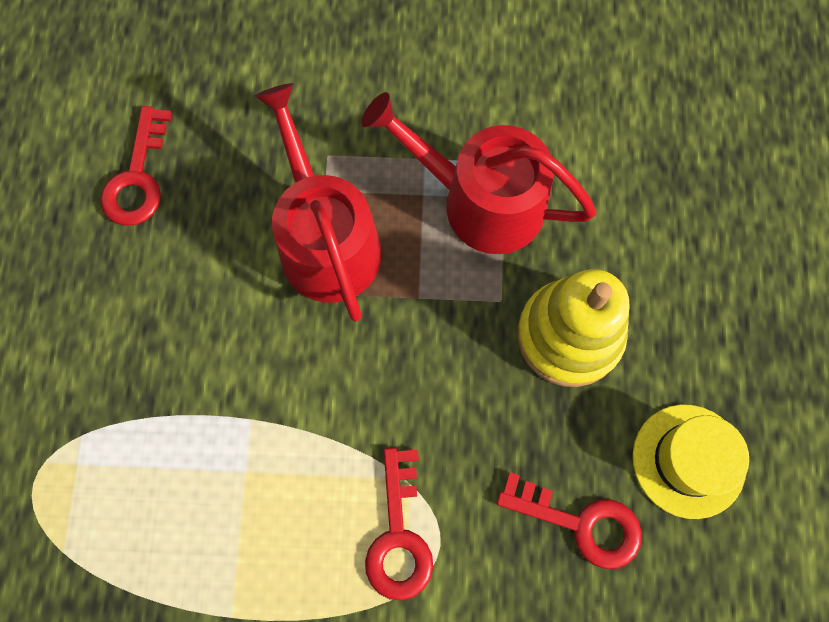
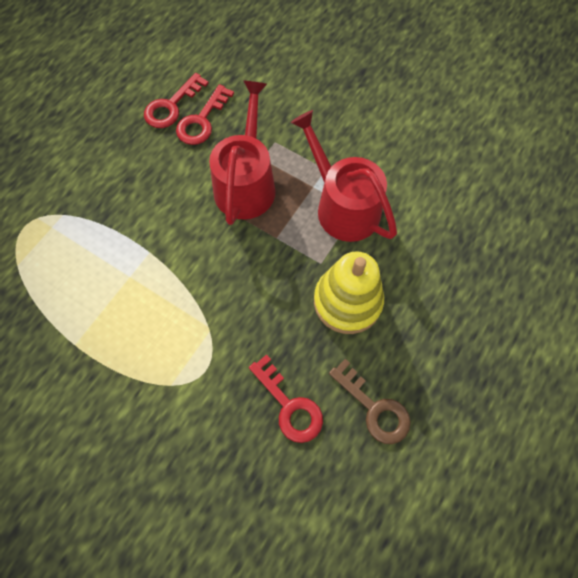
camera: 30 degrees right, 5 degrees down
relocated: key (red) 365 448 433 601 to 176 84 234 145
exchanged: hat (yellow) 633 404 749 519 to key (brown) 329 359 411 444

## GOAL OF THE EXERCISE
Each line of the data above needs to be retyped as it is, without any picture.

## RESULT OF THE TASK
camera: 30 degrees right, 5 degrees down
relocated: key (red) 365 448 433 601 to 176 84 234 145
exchanged: hat (yellow) 633 404 749 519 to key (brown) 329 359 411 444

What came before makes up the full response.